RECORDS START

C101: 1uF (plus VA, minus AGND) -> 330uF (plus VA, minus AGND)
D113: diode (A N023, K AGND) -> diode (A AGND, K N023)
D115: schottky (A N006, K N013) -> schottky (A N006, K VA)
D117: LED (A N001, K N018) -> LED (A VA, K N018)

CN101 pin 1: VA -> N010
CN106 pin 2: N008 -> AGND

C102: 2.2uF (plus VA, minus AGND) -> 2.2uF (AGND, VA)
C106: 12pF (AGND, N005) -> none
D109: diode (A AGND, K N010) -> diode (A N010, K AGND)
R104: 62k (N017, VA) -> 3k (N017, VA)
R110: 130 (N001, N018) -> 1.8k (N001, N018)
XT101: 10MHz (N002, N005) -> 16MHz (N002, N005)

RECORDS END
RECORDS START

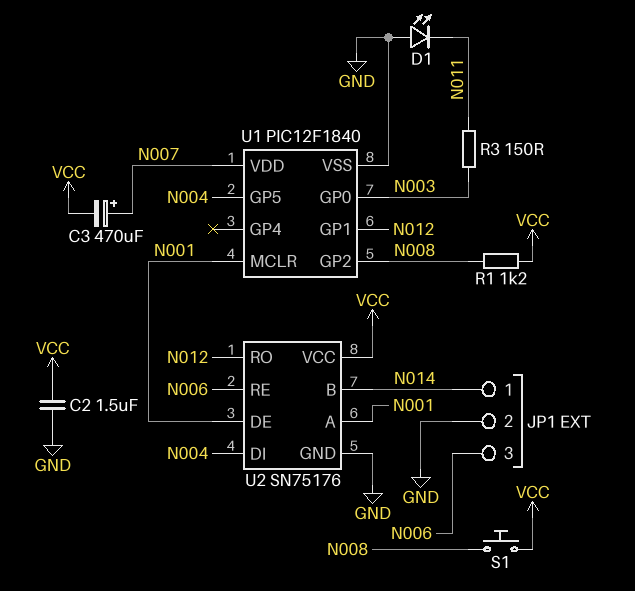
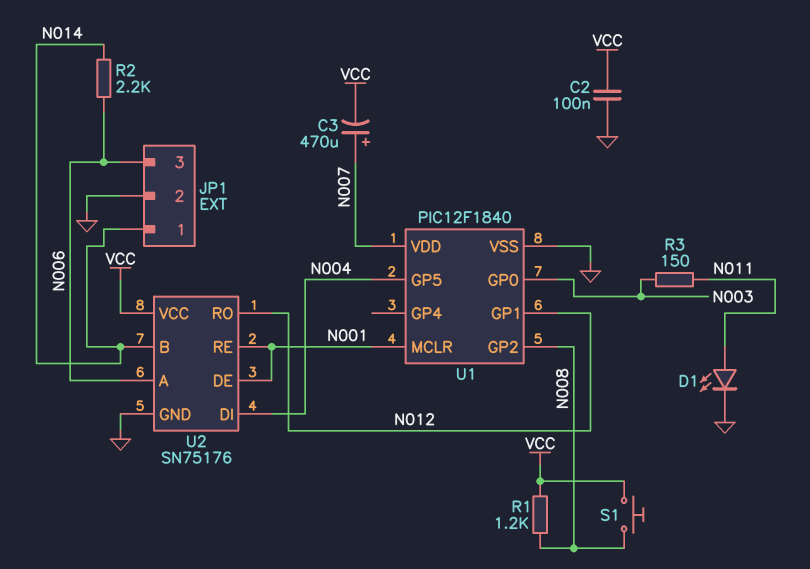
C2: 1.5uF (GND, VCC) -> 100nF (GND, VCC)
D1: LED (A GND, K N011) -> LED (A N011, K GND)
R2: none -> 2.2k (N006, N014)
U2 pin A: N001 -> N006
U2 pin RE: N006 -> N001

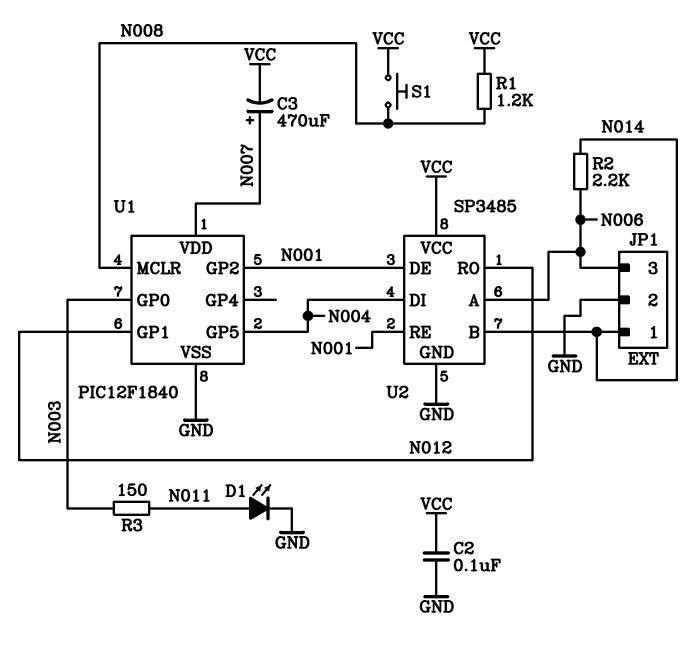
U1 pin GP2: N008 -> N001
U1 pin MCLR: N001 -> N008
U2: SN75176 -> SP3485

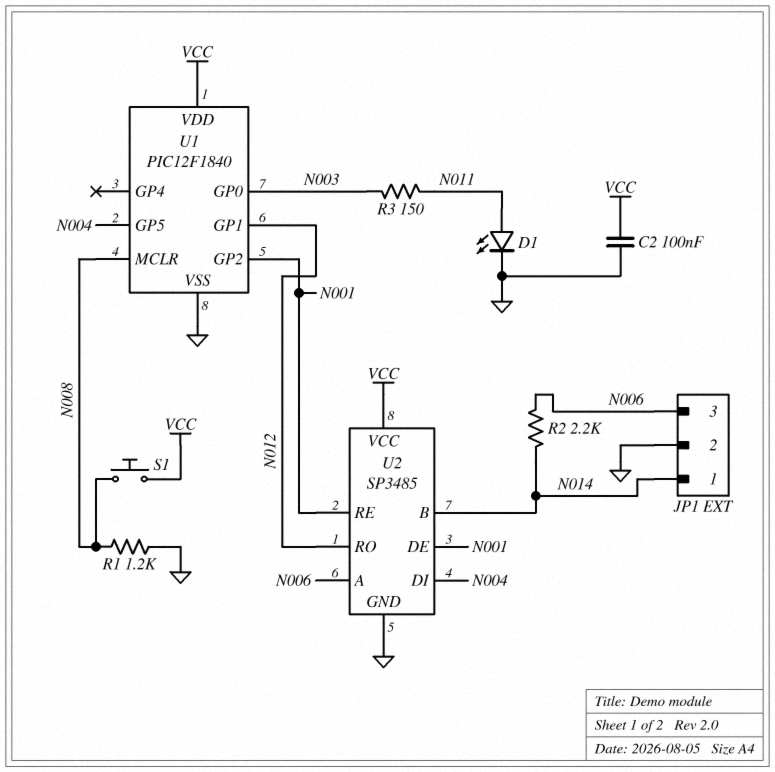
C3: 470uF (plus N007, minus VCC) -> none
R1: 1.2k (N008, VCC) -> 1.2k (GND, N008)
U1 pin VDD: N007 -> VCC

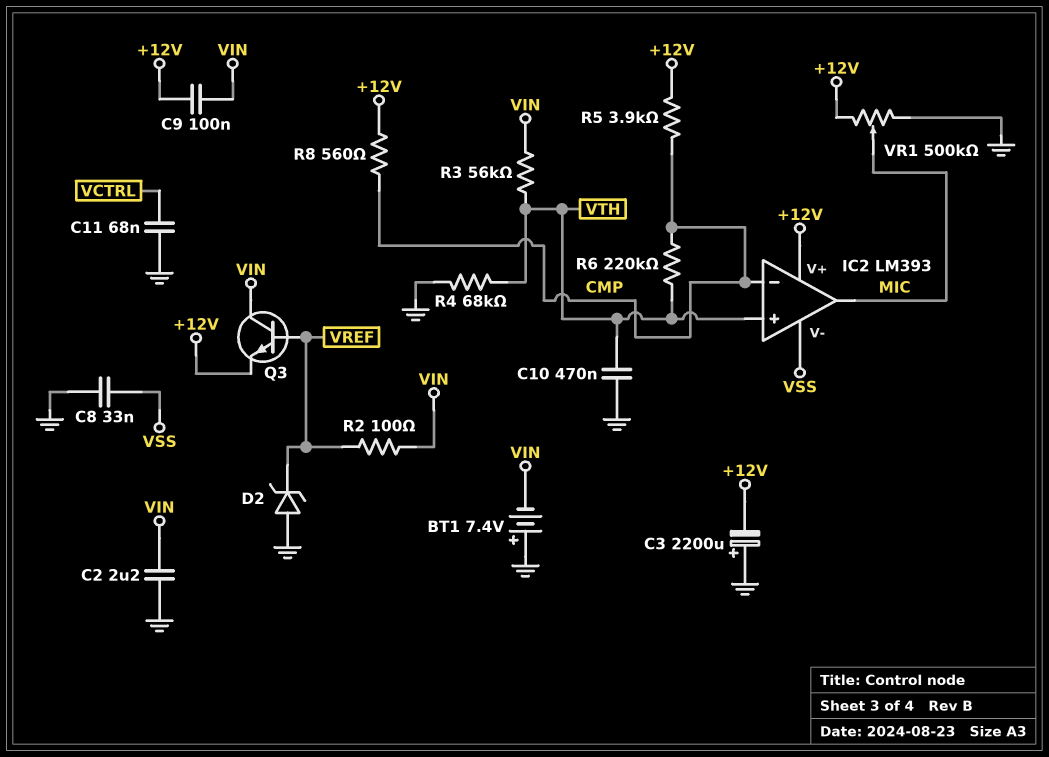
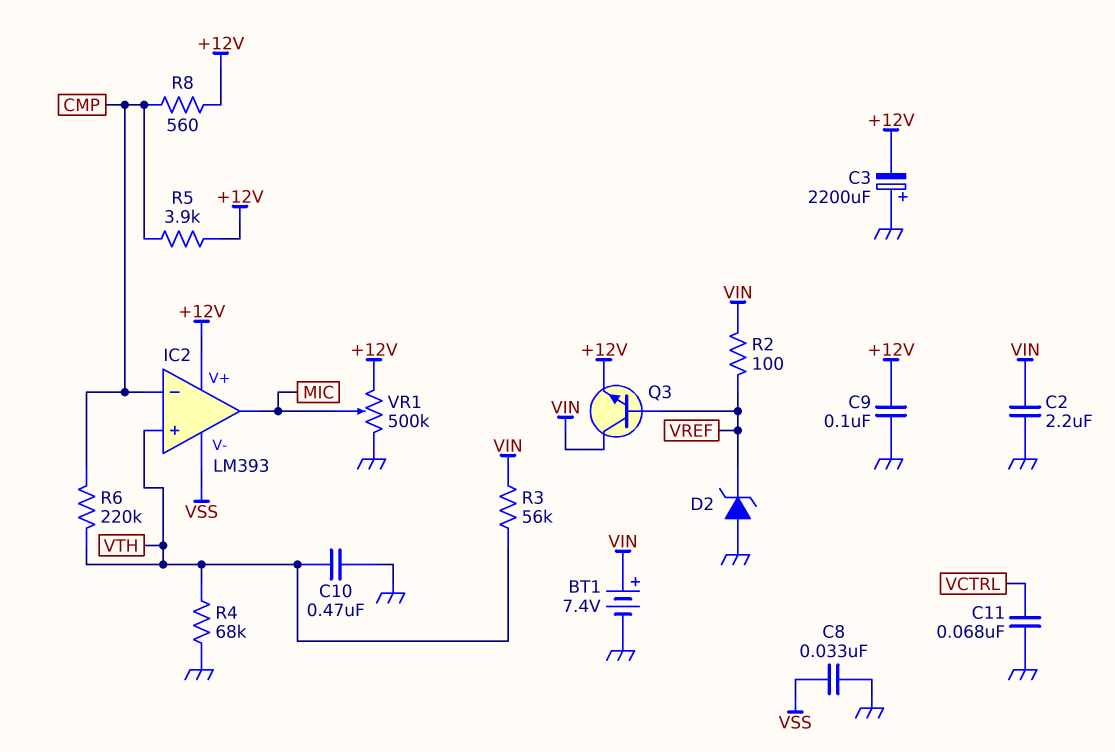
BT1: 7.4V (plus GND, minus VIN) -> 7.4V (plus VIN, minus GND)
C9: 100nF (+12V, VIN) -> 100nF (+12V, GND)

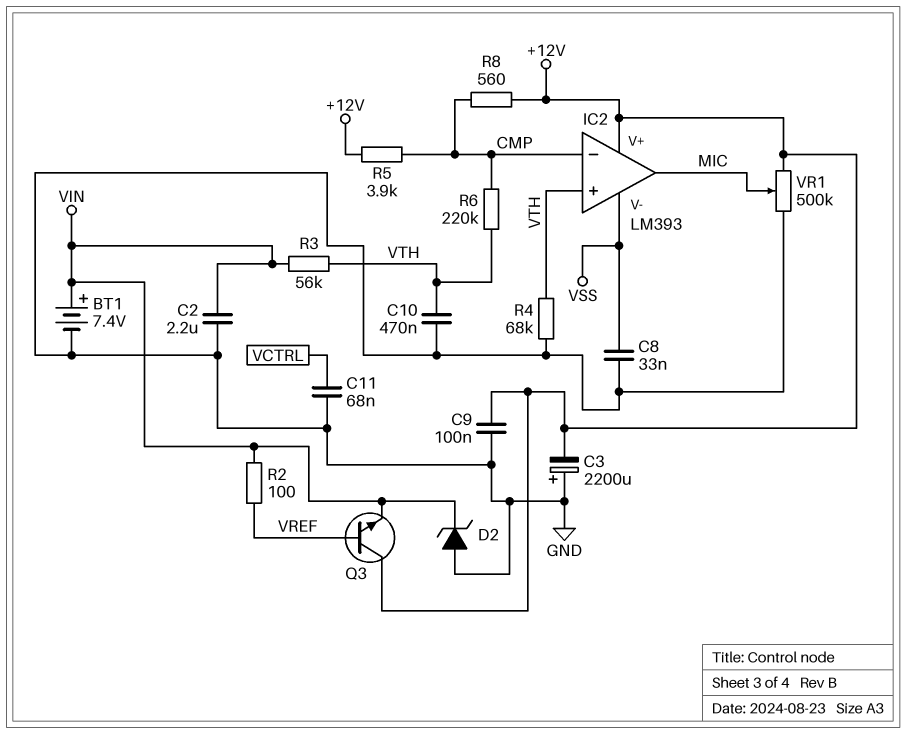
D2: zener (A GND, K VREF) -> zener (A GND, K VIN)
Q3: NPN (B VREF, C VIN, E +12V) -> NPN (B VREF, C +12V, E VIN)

RECORDS END

__EXERCISE REQUIREMENTS__:
Repeat, character for character, the lines of the material above from the line with "D117: LED (A" through the line with "XT101: 10MHz (N002, N005)".

__TASK ANSWER__:
D117: LED (A N001, K N018) -> LED (A VA, K N018)

CN101 pin 1: VA -> N010
CN106 pin 2: N008 -> AGND

C102: 2.2uF (plus VA, minus AGND) -> 2.2uF (AGND, VA)
C106: 12pF (AGND, N005) -> none
D109: diode (A AGND, K N010) -> diode (A N010, K AGND)
R104: 62k (N017, VA) -> 3k (N017, VA)
R110: 130 (N001, N018) -> 1.8k (N001, N018)
XT101: 10MHz (N002, N005) -> 16MHz (N002, N005)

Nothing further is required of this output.